:: WHAT YOU ARE ASKED TO DO ::
Each line from the one containing "C4: 10uF (plus" through the final line of the data below must be repeated exactly.

:: STORED DATA ::
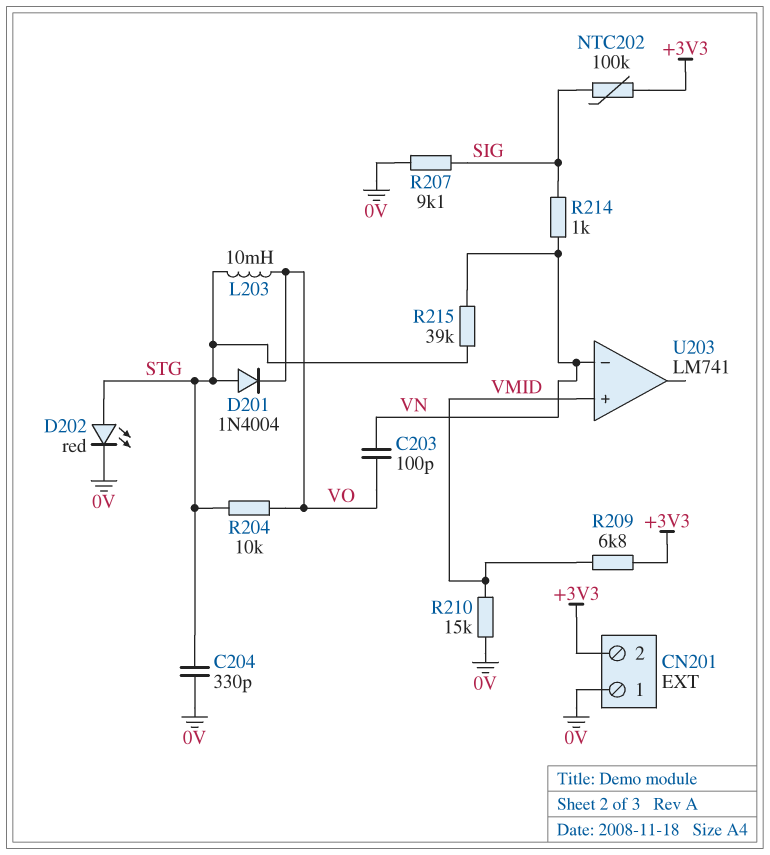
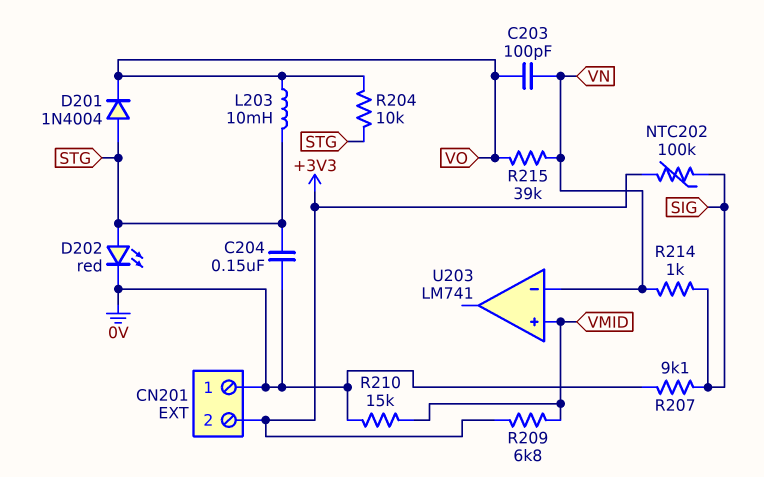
C204: 330pF (0V, STG) -> 150nF (0V, STG)
R215: 39k (STG, VN) -> 39k (VN, VO)

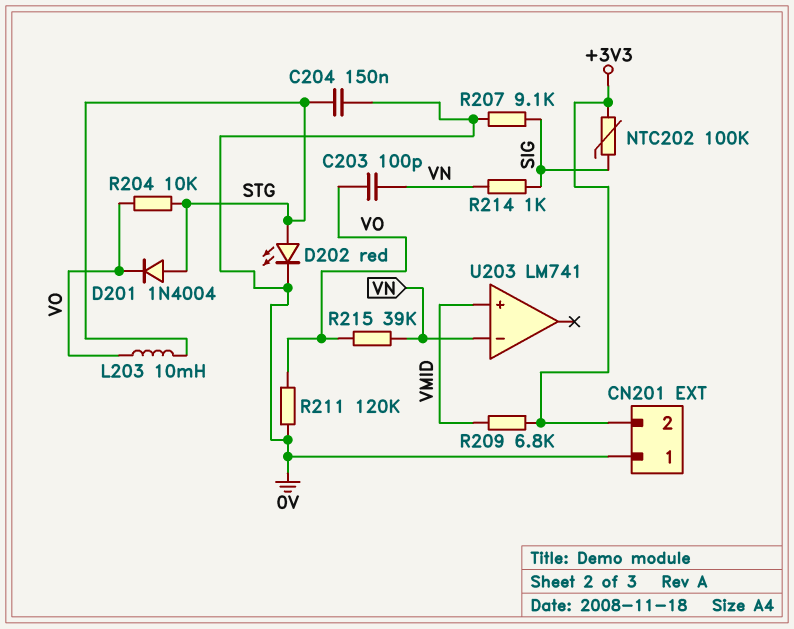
R210: 15k (0V, VMID) -> none
R211: none -> 120k (0V, VO)

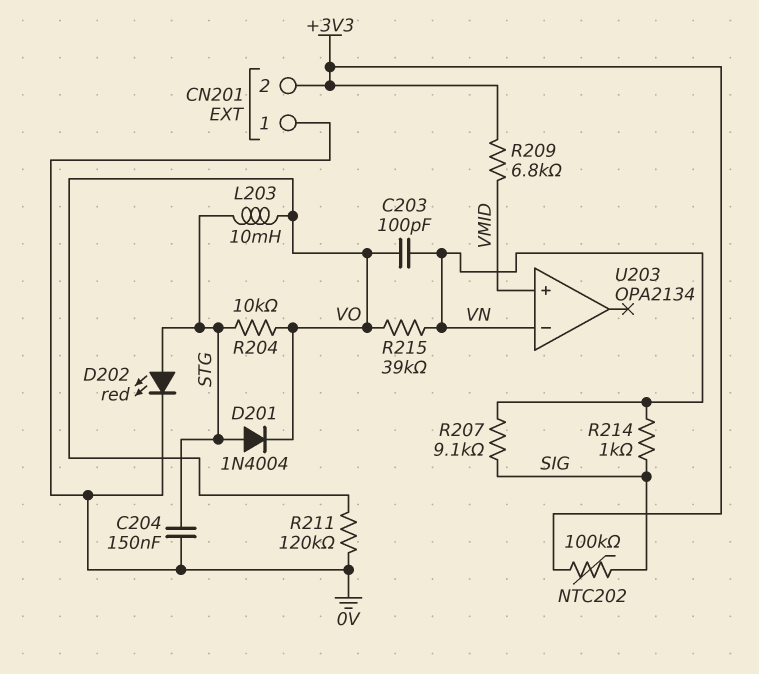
R207: 9.1k (0V, SIG) -> 9.1k (SIG, VN)
U203: LM741 -> OPA2134

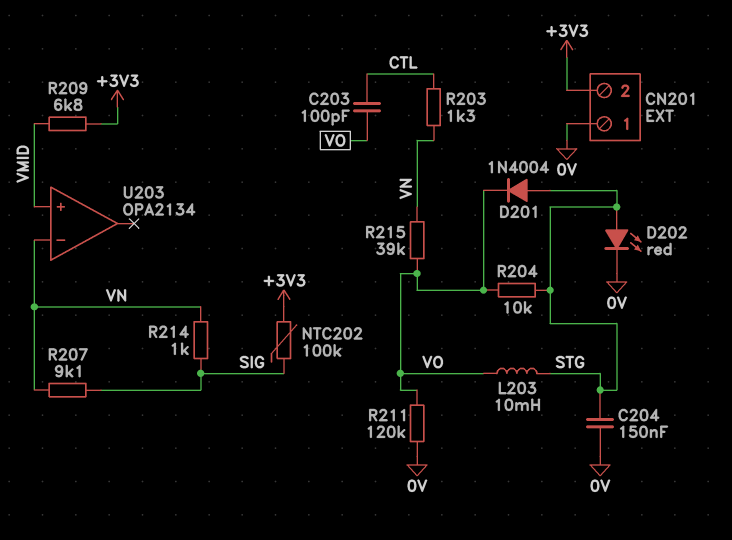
C203: 100pF (VN, VO) -> 100pF (CTL, VO)
R203: none -> 1.3k (CTL, VN)

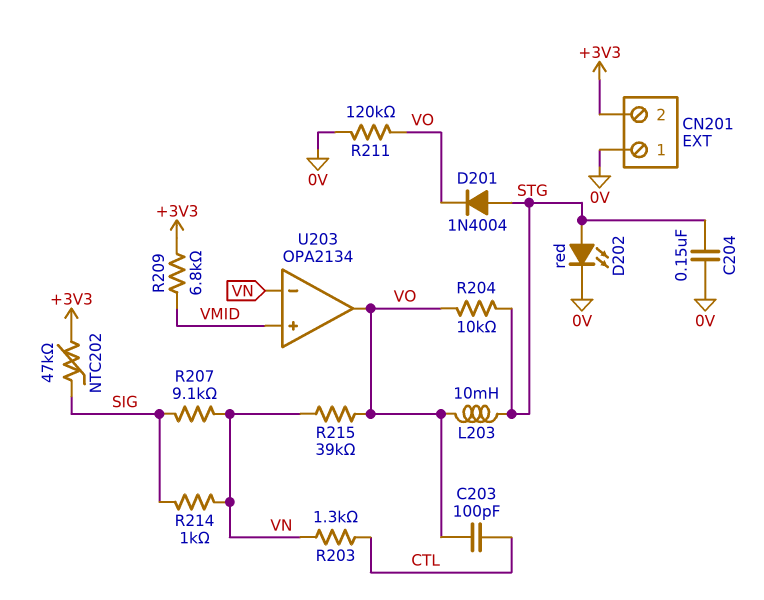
NTC202: 100k (+3V3, SIG) -> 47k (+3V3, SIG)
U203 pin out: none -> VO

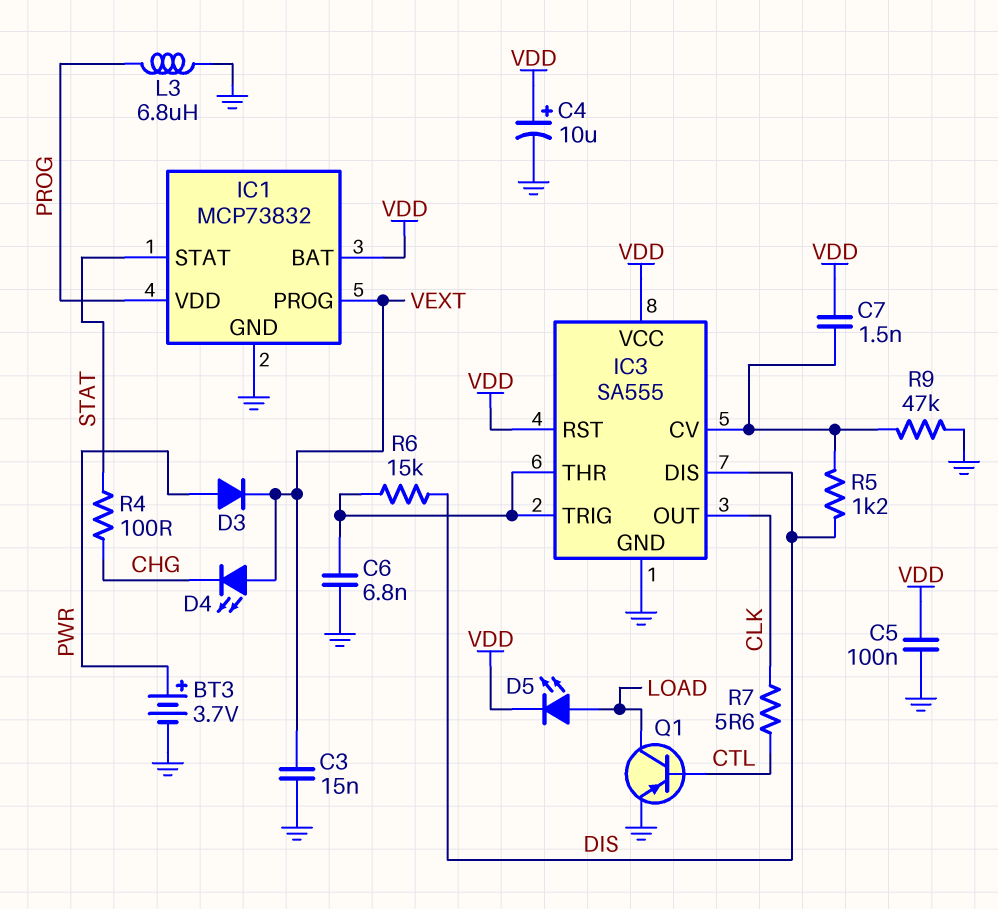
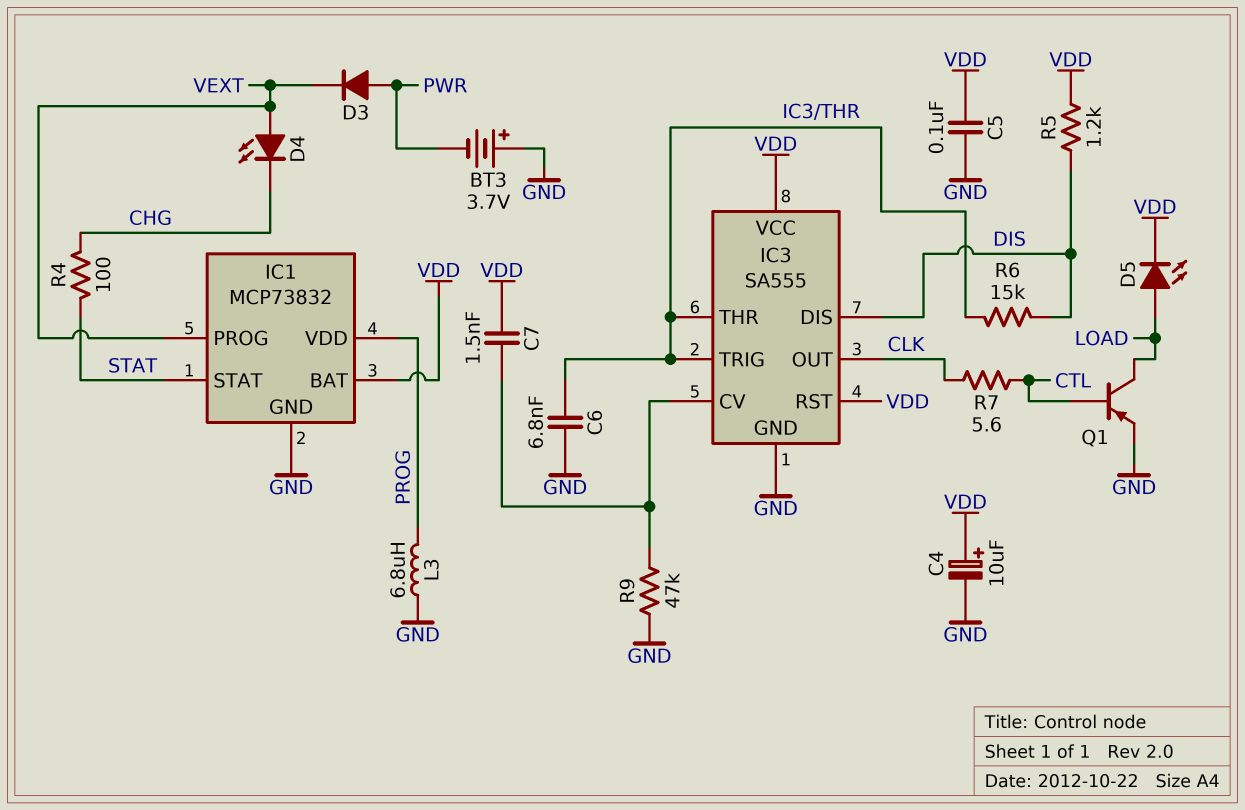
BT3: 3.7V (plus PWR, minus GND) -> 3.7V (plus GND, minus PWR)
C3: 15nF (GND, VEXT) -> none
R5: 1.2k (DIS, IC3/CV) -> 1.2k (DIS, VDD)

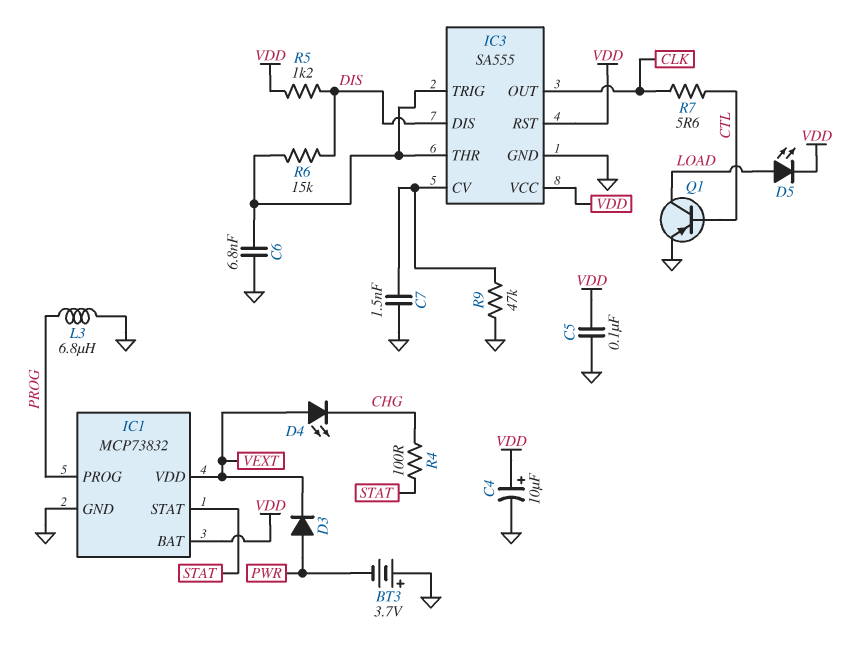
C7: 1.5nF (IC3/CV, VDD) -> 1.5nF (GND, IC3/CV)
IC1 pin PROG: VEXT -> PROG
IC1 pin VDD: PROG -> VEXT

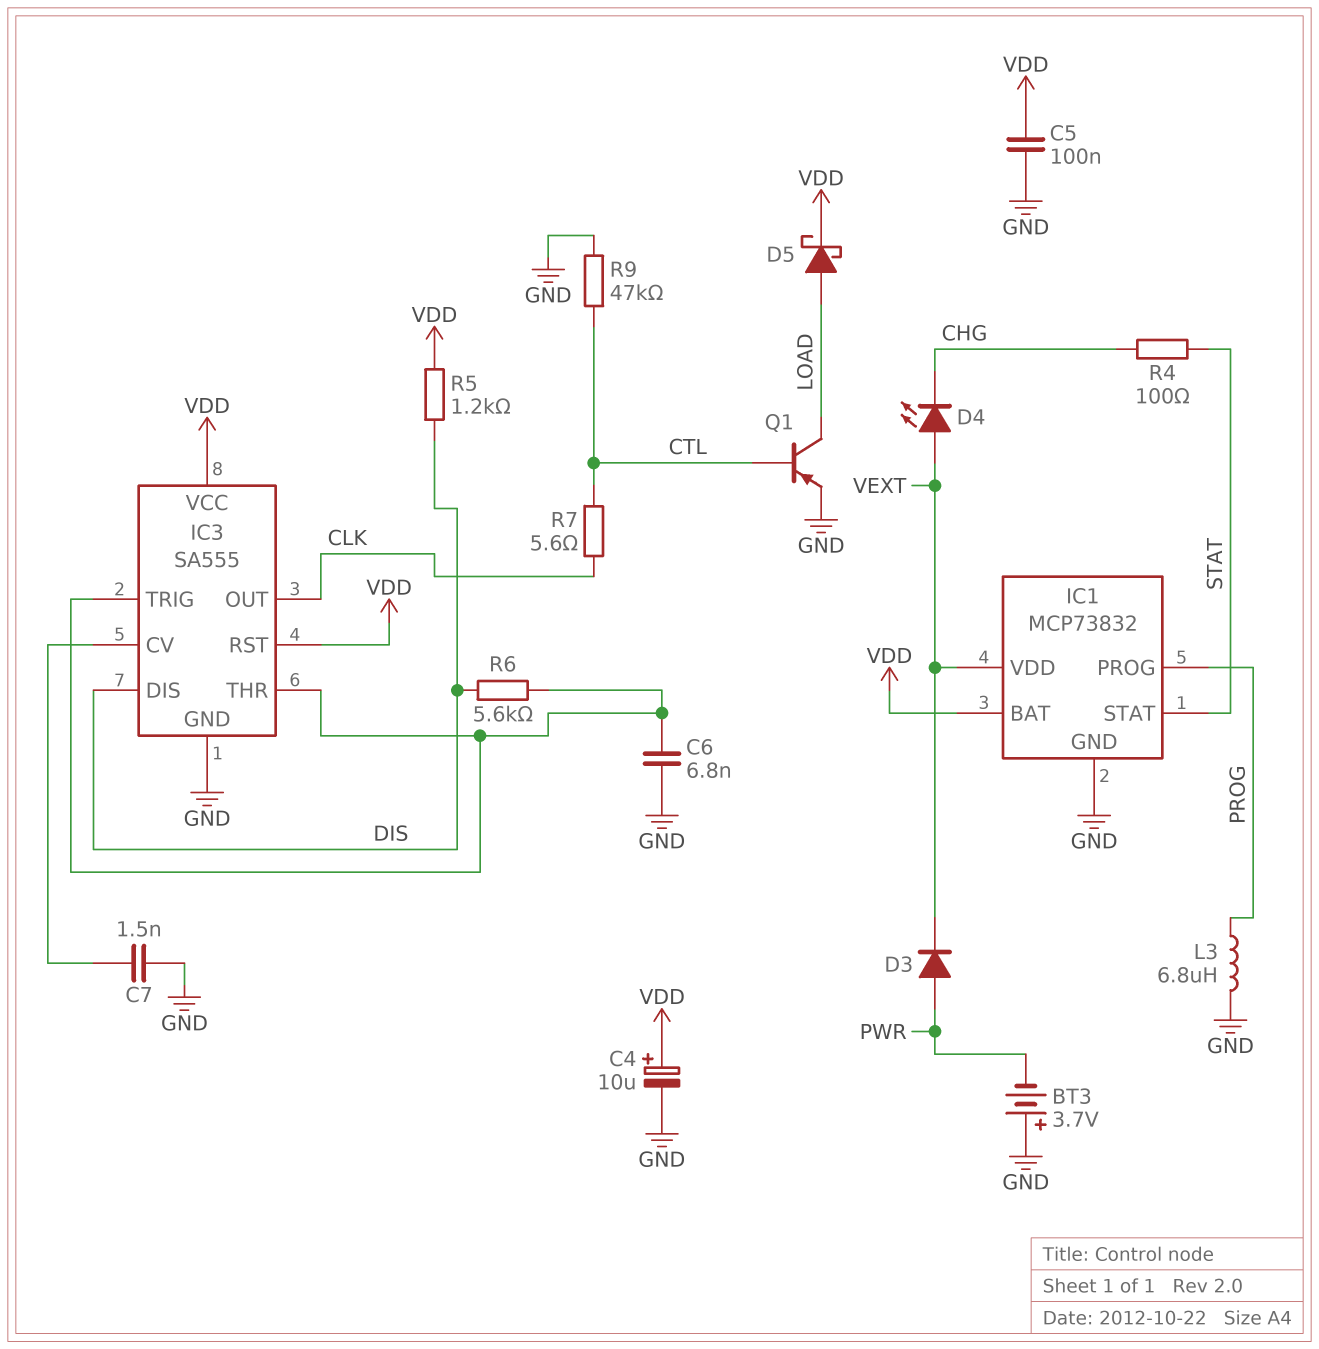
D5: LED (A LOAD, K VDD) -> schottky (A LOAD, K VDD)
R6: 15k (DIS, IC3/THR) -> 5.6k (DIS, IC3/THR)
R9: 47k (GND, IC3/CV) -> 47k (CTL, GND)

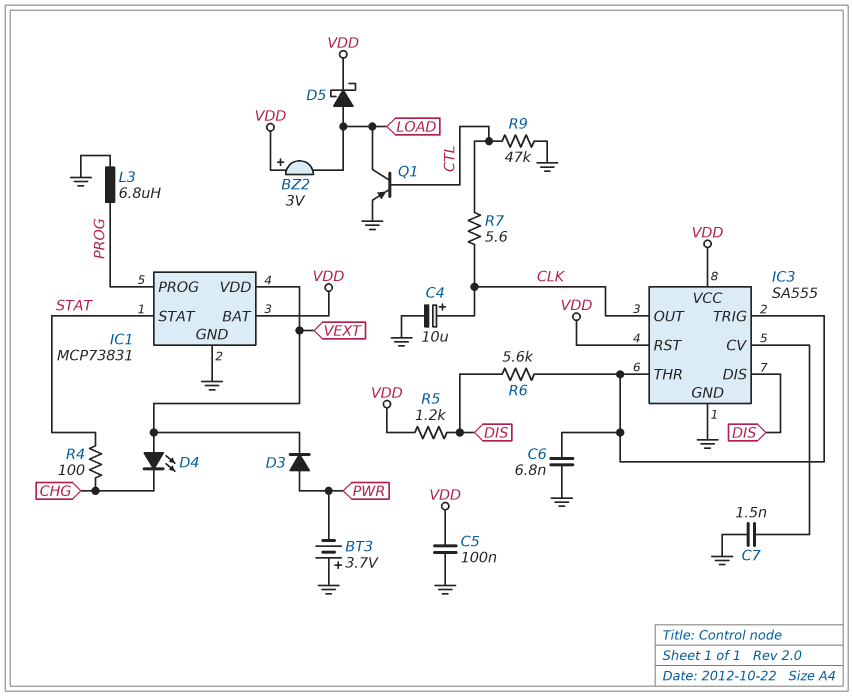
BZ2: none -> buzzer 3V (plus VDD, minus LOAD)
C4: 10uF (plus VDD, minus GND) -> 10uF (plus CLK, minus GND)
IC1: MCP73832 -> MCP73831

:: RESULT ::
C4: 10uF (plus VDD, minus GND) -> 10uF (plus CLK, minus GND)
IC1: MCP73832 -> MCP73831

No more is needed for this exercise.